PROBLEM STATEMENT
Each entry should be duplicated verbatim; its pictures should not be.

EXTRACTED INFORMATION
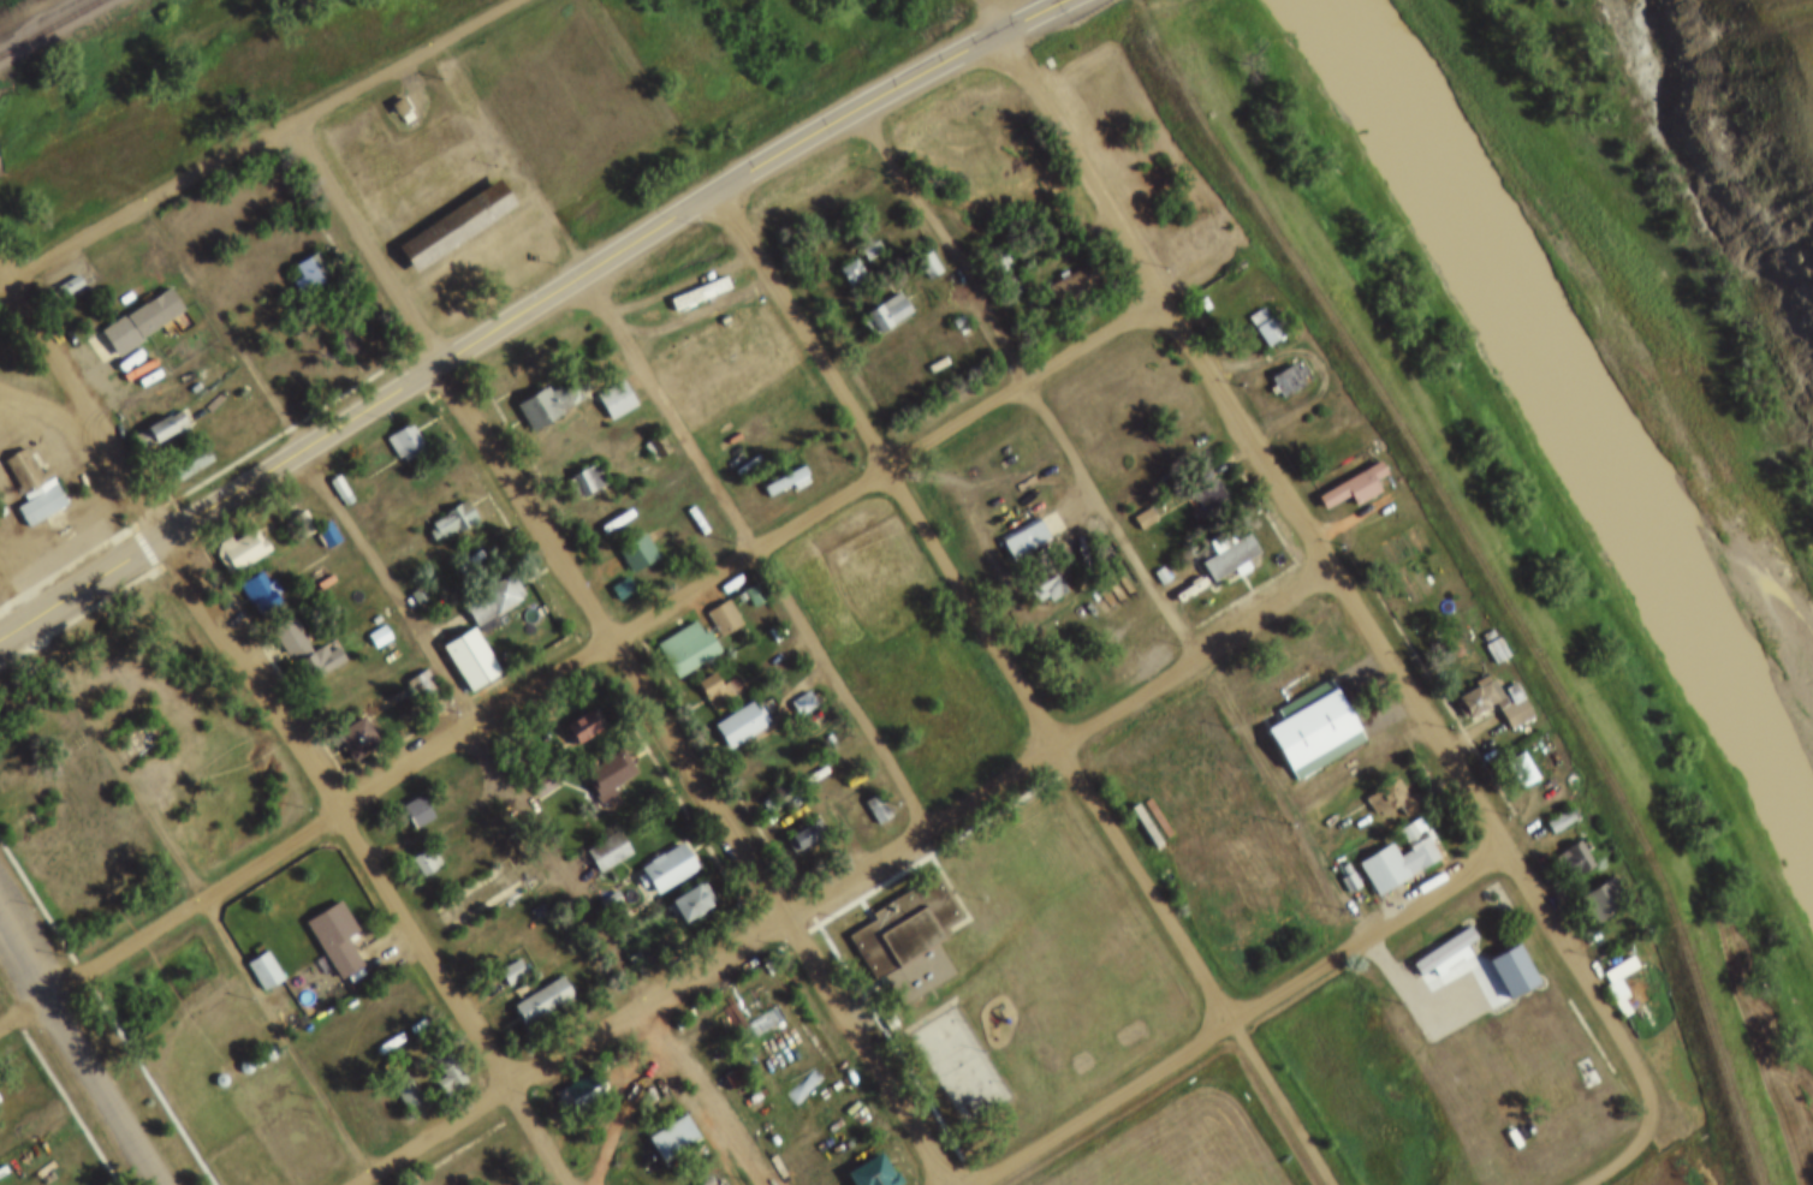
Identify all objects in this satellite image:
railway: (52, 28)
building: (393, 90)
road: (257, 141)
building: (447, 209)
building: (456, 228)
building: (862, 234)
building: (919, 249)
building: (872, 252)
building: (991, 256)
building: (302, 257)
building: (840, 257)
building: (930, 266)
building: (1068, 267)
building: (63, 269)
building: (312, 273)
building: (852, 274)
building: (69, 287)
building: (1072, 287)
building: (1195, 287)
building: (875, 297)
building: (1028, 298)
building: (133, 306)
building: (949, 306)
road: (522, 309)
building: (1257, 310)
building: (887, 316)
building: (152, 317)
building: (341, 324)
building: (1268, 329)
building: (1281, 364)
building: (1293, 380)
building: (608, 384)
building: (535, 390)
river: (1591, 392)
building: (617, 400)
building: (544, 407)
building: (154, 413)
building: (168, 428)
building: (400, 428)
road: (57, 433)
building: (180, 447)
building: (190, 463)
building: (576, 465)
building: (781, 466)
building: (28, 470)
building: (1344, 472)
building: (334, 474)
building: (591, 479)
building: (787, 481)
building: (1355, 488)
building: (343, 493)
building: (1211, 498)
building: (1136, 502)
building: (296, 507)
building: (444, 507)
building: (2, 508)
building: (321, 517)
road: (1114, 520)
building: (452, 522)
building: (304, 524)
building: (618, 527)
building: (1025, 531)
building: (233, 535)
building: (630, 536)
building: (1218, 539)
road: (1314, 545)
building: (249, 546)
road: (752, 551)
building: (638, 553)
building: (1229, 555)
building: (1152, 560)
road: (1488, 570)
building: (616, 573)
building: (254, 576)
building: (748, 580)
building: (484, 584)
building: (735, 588)
building: (262, 596)
building: (494, 600)
building: (718, 602)
building: (725, 618)
building: (372, 620)
building: (680, 631)
building: (1448, 633)
building: (1487, 634)
building: (299, 635)
building: (461, 643)
building: (688, 648)
building: (1498, 651)
road: (619, 653)
road: (578, 659)
building: (416, 671)
building: (706, 675)
building: (1504, 678)
building: (1463, 685)
building: (424, 687)
building: (795, 687)
road: (1021, 688)
building: (716, 690)
road: (451, 692)
building: (1499, 703)
building: (804, 704)
building: (733, 709)
building: (576, 710)
building: (1304, 713)
road: (283, 722)
building: (741, 724)
building: (135, 725)
building: (352, 725)
building: (586, 726)
building: (514, 754)
building: (1510, 754)
building: (603, 758)
building: (535, 769)
building: (1523, 771)
building: (785, 776)
building: (609, 778)
building: (1383, 785)
building: (543, 786)
building: (761, 789)
building: (871, 792)
building: (411, 795)
building: (1394, 803)
building: (1550, 805)
building: (795, 819)
building: (1563, 823)
building: (600, 835)
building: (808, 836)
building: (1390, 842)
building: (1564, 842)
building: (419, 844)
building: (660, 852)
building: (610, 853)
building: (1401, 859)
building: (1575, 861)
building: (427, 862)
building: (670, 869)
road: (839, 882)
building: (1593, 882)
building: (683, 885)
building: (604, 887)
building: (1604, 902)
building: (611, 903)
building: (693, 903)
building: (329, 921)
building: (901, 923)
building: (1432, 934)
building: (628, 942)
building: (1445, 952)
building: (258, 955)
building: (1501, 955)
building: (506, 956)
building: (1610, 967)
building: (265, 972)
building: (1514, 972)
building: (514, 973)
building: (535, 984)
building: (1620, 985)
road: (1414, 991)
building: (544, 1002)
building: (883, 1006)
building: (754, 1007)
road: (1239, 1012)
building: (263, 1037)
silo: (263, 1037)
building: (251, 1044)
silo: (251, 1044)
road: (83, 1046)
park: (953, 1049)
building: (946, 1050)
building: (238, 1051)
silo: (238, 1051)
building: (444, 1055)
building: (214, 1064)
silo: (214, 1064)
building: (726, 1065)
building: (399, 1074)
building: (450, 1076)
building: (575, 1076)
building: (805, 1089)
building: (586, 1092)
building: (400, 1094)
road: (631, 1118)
building: (665, 1123)
building: (356, 1125)
road: (1684, 1135)
building: (674, 1140)
park: (1169, 1140)
road: (1633, 1145)
building: (864, 1164)
building: (400, 1178)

WORKED SOLUTION
Identify all objects in this satellite image:
railway: (52, 28)
building: (393, 90)
road: (257, 141)
building: (447, 209)
building: (456, 228)
building: (862, 234)
building: (919, 249)
building: (872, 252)
building: (991, 256)
building: (302, 257)
building: (840, 257)
building: (930, 266)
building: (1068, 267)
building: (63, 269)
building: (312, 273)
building: (852, 274)
building: (69, 287)
building: (1072, 287)
building: (1195, 287)
building: (875, 297)
building: (1028, 298)
building: (133, 306)
building: (949, 306)
road: (522, 309)
building: (1257, 310)
building: (887, 316)
building: (152, 317)
building: (341, 324)
building: (1268, 329)
building: (1281, 364)
building: (1293, 380)
building: (608, 384)
building: (535, 390)
river: (1591, 392)
building: (617, 400)
building: (544, 407)
building: (154, 413)
building: (168, 428)
building: (400, 428)
road: (57, 433)
building: (180, 447)
building: (190, 463)
building: (576, 465)
building: (781, 466)
building: (28, 470)
building: (1344, 472)
building: (334, 474)
building: (591, 479)
building: (787, 481)
building: (1355, 488)
building: (343, 493)
building: (1211, 498)
building: (1136, 502)
building: (296, 507)
building: (444, 507)
building: (2, 508)
building: (321, 517)
road: (1114, 520)
building: (452, 522)
building: (304, 524)
building: (618, 527)
building: (1025, 531)
building: (233, 535)
building: (630, 536)
building: (1218, 539)
road: (1314, 545)
building: (249, 546)
road: (752, 551)
building: (638, 553)
building: (1229, 555)
building: (1152, 560)
road: (1488, 570)
building: (616, 573)
building: (254, 576)
building: (748, 580)
building: (484, 584)
building: (735, 588)
building: (262, 596)
building: (494, 600)
building: (718, 602)
building: (725, 618)
building: (372, 620)
building: (680, 631)
building: (1448, 633)
building: (1487, 634)
building: (299, 635)
building: (461, 643)
building: (688, 648)
building: (1498, 651)
road: (619, 653)
road: (578, 659)
building: (416, 671)
building: (706, 675)
building: (1504, 678)
building: (1463, 685)
building: (424, 687)
building: (795, 687)
road: (1021, 688)
building: (716, 690)
road: (451, 692)
building: (1499, 703)
building: (804, 704)
building: (733, 709)
building: (576, 710)
building: (1304, 713)
road: (283, 722)
building: (741, 724)
building: (135, 725)
building: (352, 725)
building: (586, 726)
building: (514, 754)
building: (1510, 754)
building: (603, 758)
building: (535, 769)
building: (1523, 771)
building: (785, 776)
building: (609, 778)
building: (1383, 785)
building: (543, 786)
building: (761, 789)
building: (871, 792)
building: (411, 795)
building: (1394, 803)
building: (1550, 805)
building: (795, 819)
building: (1563, 823)
building: (600, 835)
building: (808, 836)
building: (1390, 842)
building: (1564, 842)
building: (419, 844)
building: (660, 852)
building: (610, 853)
building: (1401, 859)
building: (1575, 861)
building: (427, 862)
building: (670, 869)
road: (839, 882)
building: (1593, 882)
building: (683, 885)
building: (604, 887)
building: (1604, 902)
building: (611, 903)
building: (693, 903)
building: (329, 921)
building: (901, 923)
building: (1432, 934)
building: (628, 942)
building: (1445, 952)
building: (258, 955)
building: (1501, 955)
building: (506, 956)
building: (1610, 967)
building: (265, 972)
building: (1514, 972)
building: (514, 973)
building: (535, 984)
building: (1620, 985)
road: (1414, 991)
building: (544, 1002)
building: (883, 1006)
building: (754, 1007)
road: (1239, 1012)
building: (263, 1037)
silo: (263, 1037)
building: (251, 1044)
silo: (251, 1044)
road: (83, 1046)
park: (953, 1049)
building: (946, 1050)
building: (238, 1051)
silo: (238, 1051)
building: (444, 1055)
building: (214, 1064)
silo: (214, 1064)
building: (726, 1065)
building: (399, 1074)
building: (450, 1076)
building: (575, 1076)
building: (805, 1089)
building: (586, 1092)
building: (400, 1094)
road: (631, 1118)
building: (665, 1123)
building: (356, 1125)
road: (1684, 1135)
building: (674, 1140)
park: (1169, 1140)
road: (1633, 1145)
building: (864, 1164)
building: (400, 1178)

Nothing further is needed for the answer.